**Dataset content**
════════

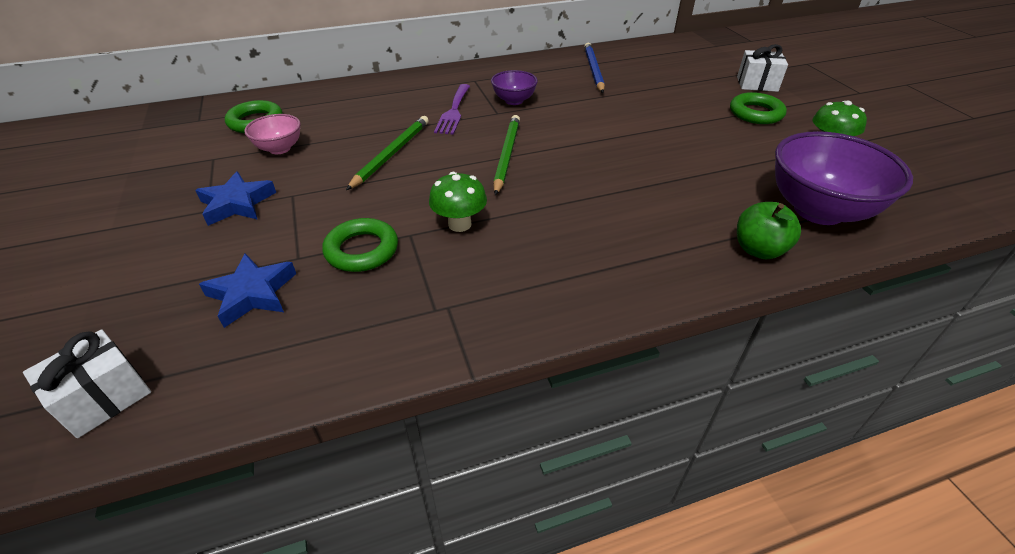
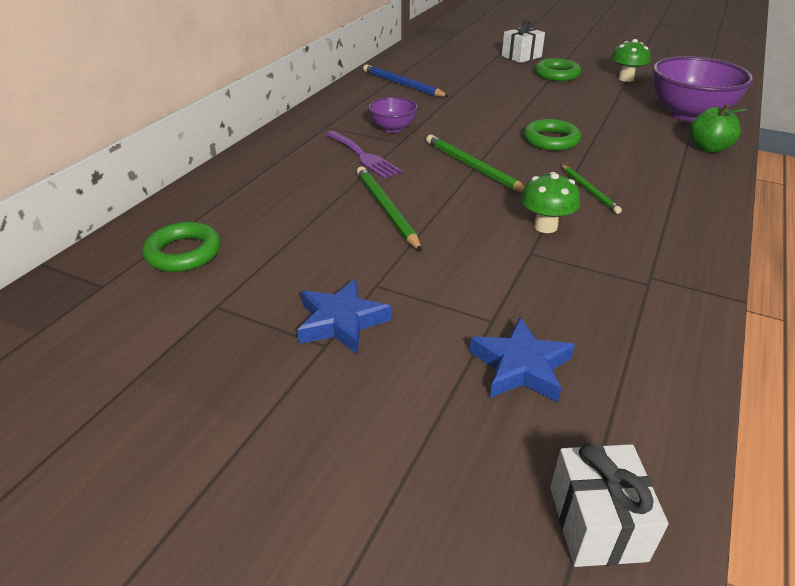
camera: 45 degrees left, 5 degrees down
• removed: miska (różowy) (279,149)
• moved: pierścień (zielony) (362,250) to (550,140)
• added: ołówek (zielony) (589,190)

════════

Name the number of lines in the listing that contain the word "zielony", and only that number.

**Exercise response**
2